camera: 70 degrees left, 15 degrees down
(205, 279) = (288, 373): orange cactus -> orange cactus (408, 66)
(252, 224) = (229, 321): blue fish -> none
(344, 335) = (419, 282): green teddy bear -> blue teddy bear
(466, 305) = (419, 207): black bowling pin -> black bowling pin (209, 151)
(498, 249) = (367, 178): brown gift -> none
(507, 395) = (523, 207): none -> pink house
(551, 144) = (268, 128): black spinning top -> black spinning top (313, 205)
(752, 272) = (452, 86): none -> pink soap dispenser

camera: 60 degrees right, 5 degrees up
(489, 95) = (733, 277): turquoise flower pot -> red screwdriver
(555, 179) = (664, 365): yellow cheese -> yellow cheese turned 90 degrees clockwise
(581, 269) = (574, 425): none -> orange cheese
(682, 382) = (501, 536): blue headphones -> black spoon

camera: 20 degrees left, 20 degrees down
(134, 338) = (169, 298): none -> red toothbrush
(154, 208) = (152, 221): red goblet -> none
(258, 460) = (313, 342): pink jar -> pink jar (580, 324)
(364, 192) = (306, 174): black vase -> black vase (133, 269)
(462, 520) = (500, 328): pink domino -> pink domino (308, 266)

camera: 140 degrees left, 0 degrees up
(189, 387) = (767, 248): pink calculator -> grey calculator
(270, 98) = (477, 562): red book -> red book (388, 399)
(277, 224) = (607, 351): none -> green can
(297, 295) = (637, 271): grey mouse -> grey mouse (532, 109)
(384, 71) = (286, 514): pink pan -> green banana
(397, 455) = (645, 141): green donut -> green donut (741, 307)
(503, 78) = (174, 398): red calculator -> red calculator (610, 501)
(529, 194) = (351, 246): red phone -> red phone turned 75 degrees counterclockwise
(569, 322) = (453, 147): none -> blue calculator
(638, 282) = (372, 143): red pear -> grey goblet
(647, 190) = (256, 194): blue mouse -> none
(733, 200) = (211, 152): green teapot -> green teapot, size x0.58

+ + + +

Please output every line shown above exactly.

camera: 70 degrees left, 15 degrees down
(205, 279) = (288, 373): orange cactus -> orange cactus (408, 66)
(252, 224) = (229, 321): blue fish -> none
(344, 335) = (419, 282): green teddy bear -> blue teddy bear
(466, 305) = (419, 207): black bowling pin -> black bowling pin (209, 151)
(498, 249) = (367, 178): brown gift -> none
(507, 395) = (523, 207): none -> pink house
(551, 144) = (268, 128): black spinning top -> black spinning top (313, 205)
(752, 272) = (452, 86): none -> pink soap dispenser

camera: 60 degrees right, 5 degrees up
(489, 95) = (733, 277): turquoise flower pot -> red screwdriver
(555, 179) = (664, 365): yellow cheese -> yellow cheese turned 90 degrees clockwise
(581, 269) = (574, 425): none -> orange cheese
(682, 382) = (501, 536): blue headphones -> black spoon

camera: 20 degrees left, 20 degrees down
(134, 338) = (169, 298): none -> red toothbrush
(154, 208) = (152, 221): red goblet -> none
(258, 460) = (313, 342): pink jar -> pink jar (580, 324)
(364, 192) = (306, 174): black vase -> black vase (133, 269)
(462, 520) = (500, 328): pink domino -> pink domino (308, 266)

camera: 140 degrees left, 0 degrees up
(189, 387) = (767, 248): pink calculator -> grey calculator
(270, 98) = (477, 562): red book -> red book (388, 399)
(277, 224) = (607, 351): none -> green can
(297, 295) = (637, 271): grey mouse -> grey mouse (532, 109)
(384, 71) = (286, 514): pink pan -> green banana
(397, 455) = (645, 141): green donut -> green donut (741, 307)
(503, 78) = (174, 398): red calculator -> red calculator (610, 501)
(529, 194) = (351, 246): red phone -> red phone turned 75 degrees counterclockwise
(569, 322) = (453, 147): none -> blue calculator
(638, 282) = (372, 143): red pear -> grey goblet
(647, 190) = (256, 194): blue mouse -> none
(733, 200) = (211, 152): green teapot -> green teapot, size x0.58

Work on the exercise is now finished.